[Provided records]:
────────

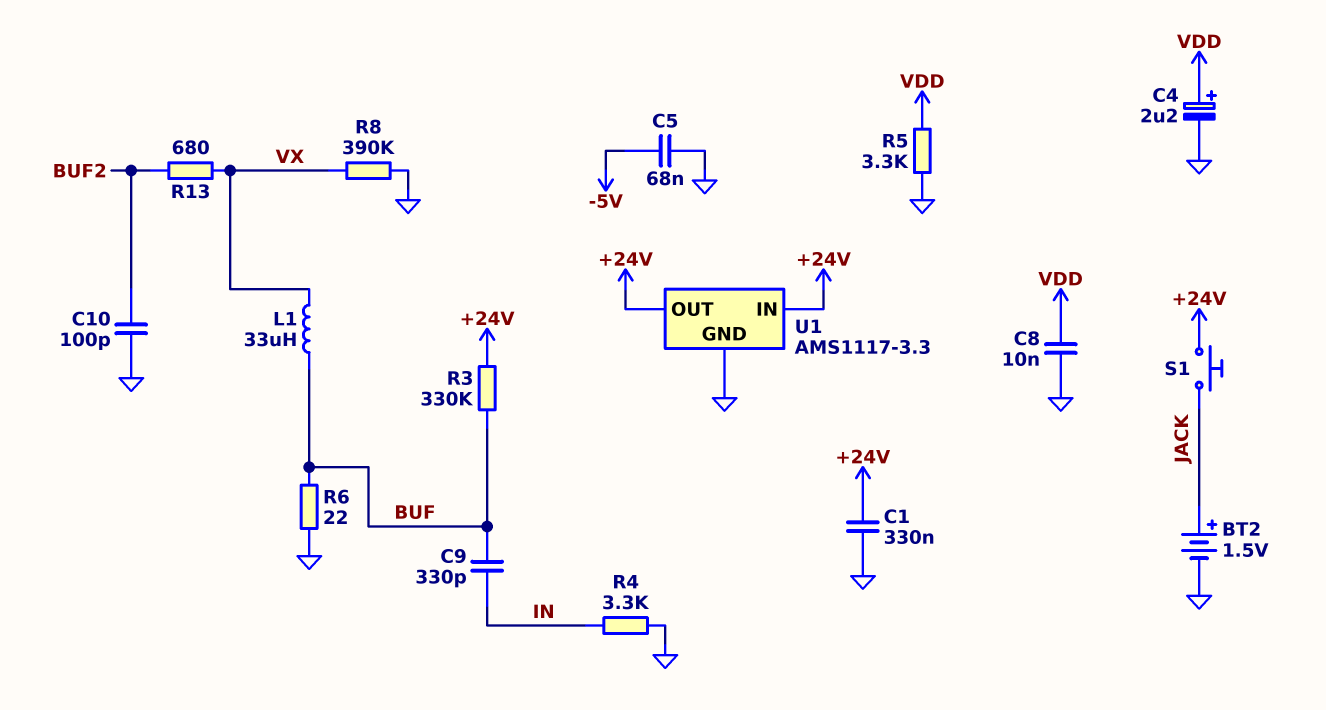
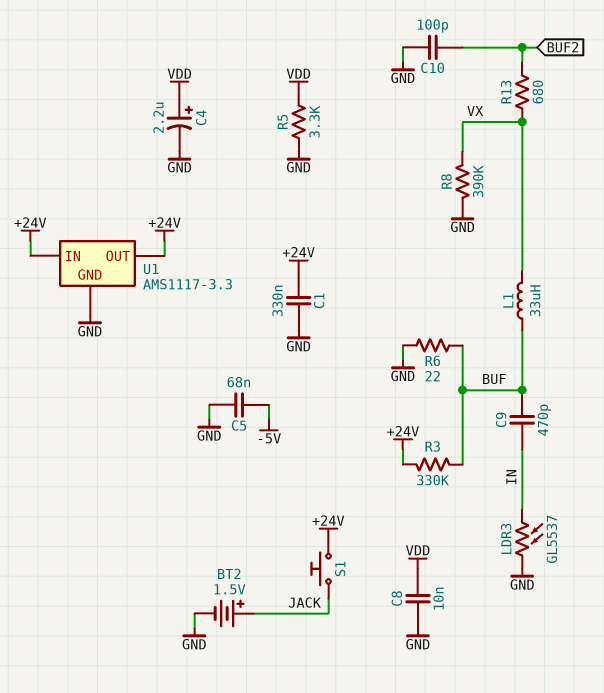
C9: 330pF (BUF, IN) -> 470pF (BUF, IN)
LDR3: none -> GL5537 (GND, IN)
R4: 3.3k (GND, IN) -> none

────────

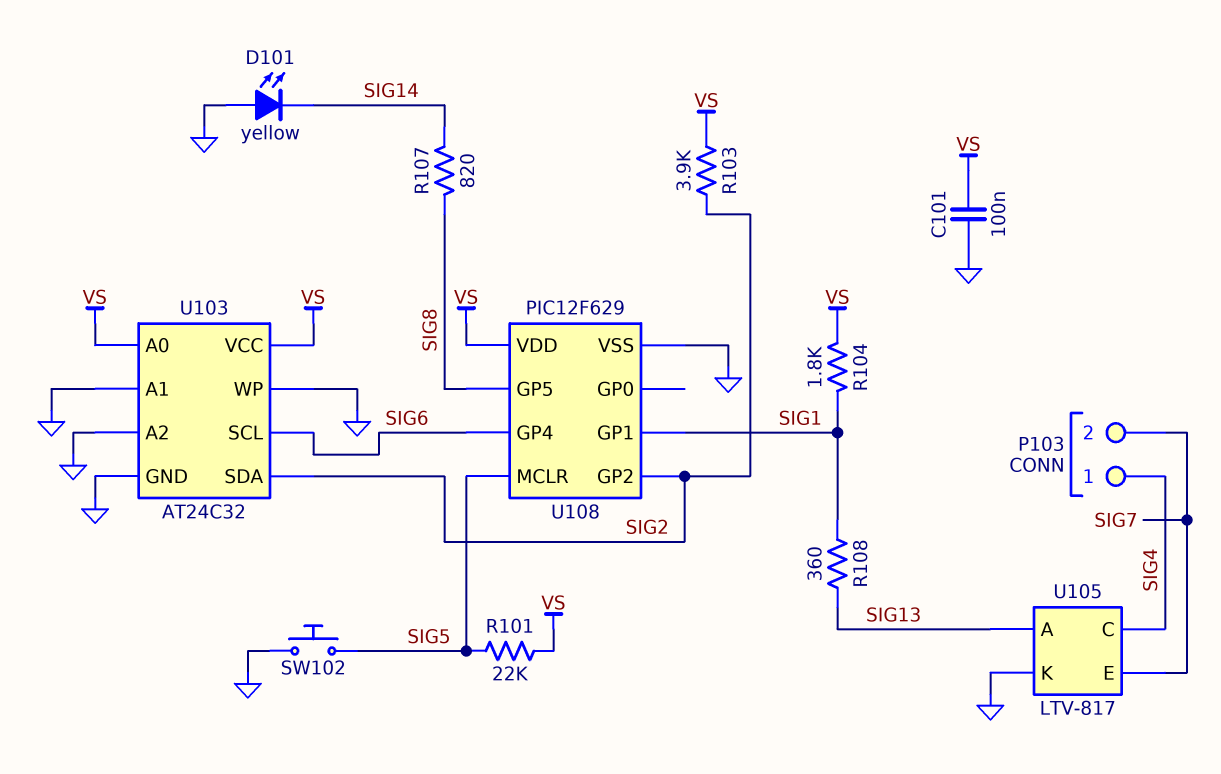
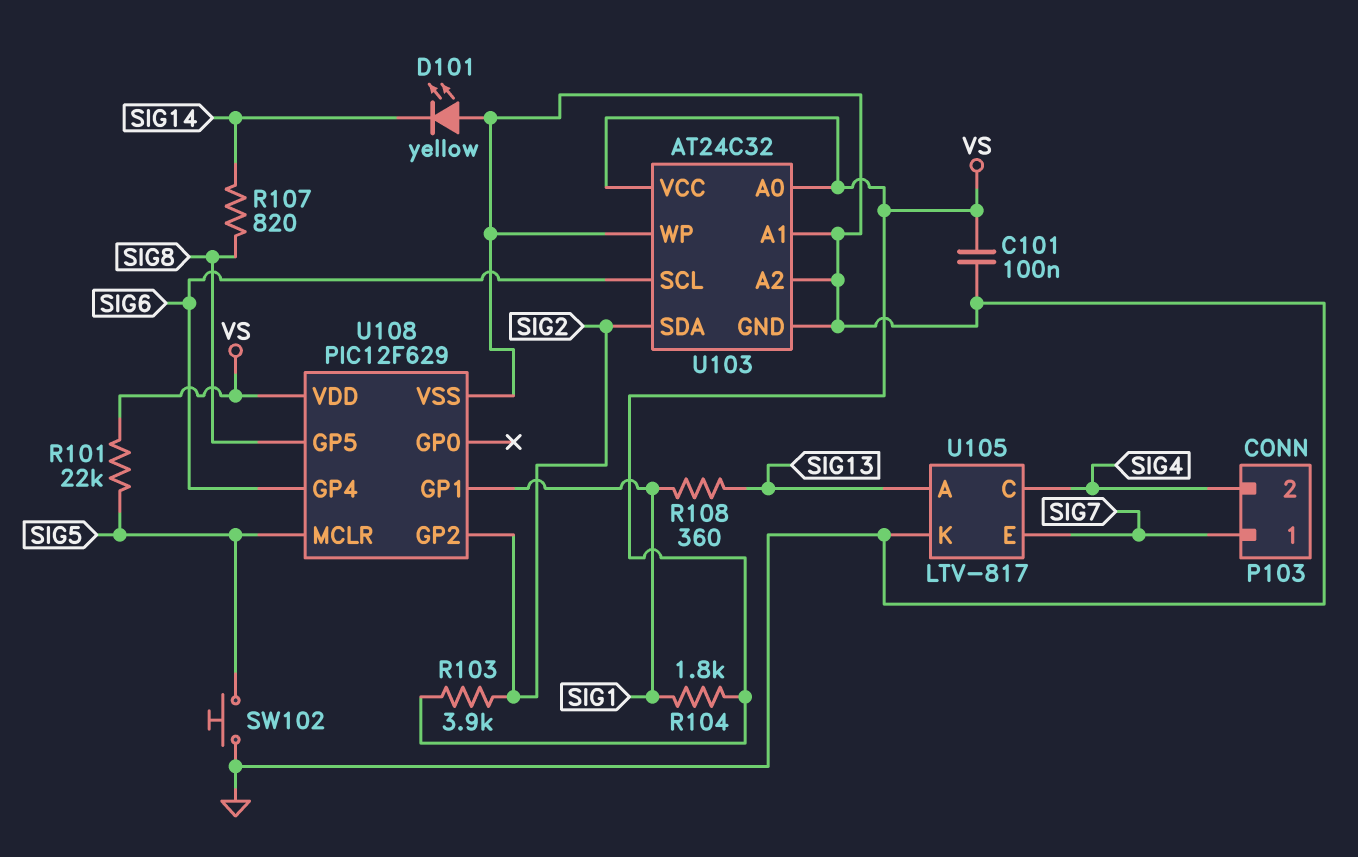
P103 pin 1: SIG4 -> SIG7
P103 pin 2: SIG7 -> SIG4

────────

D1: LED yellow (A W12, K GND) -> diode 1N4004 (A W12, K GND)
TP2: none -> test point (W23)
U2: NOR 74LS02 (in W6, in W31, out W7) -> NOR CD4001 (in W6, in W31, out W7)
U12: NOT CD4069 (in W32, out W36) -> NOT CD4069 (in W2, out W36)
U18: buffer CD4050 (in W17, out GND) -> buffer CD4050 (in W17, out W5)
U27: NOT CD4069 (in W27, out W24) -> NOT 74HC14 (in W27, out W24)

────────

Take every line from the data that includes the word "none".

LDR3: none -> GL5537 (GND, IN)
R4: 3.3k (GND, IN) -> none
TP2: none -> test point (W23)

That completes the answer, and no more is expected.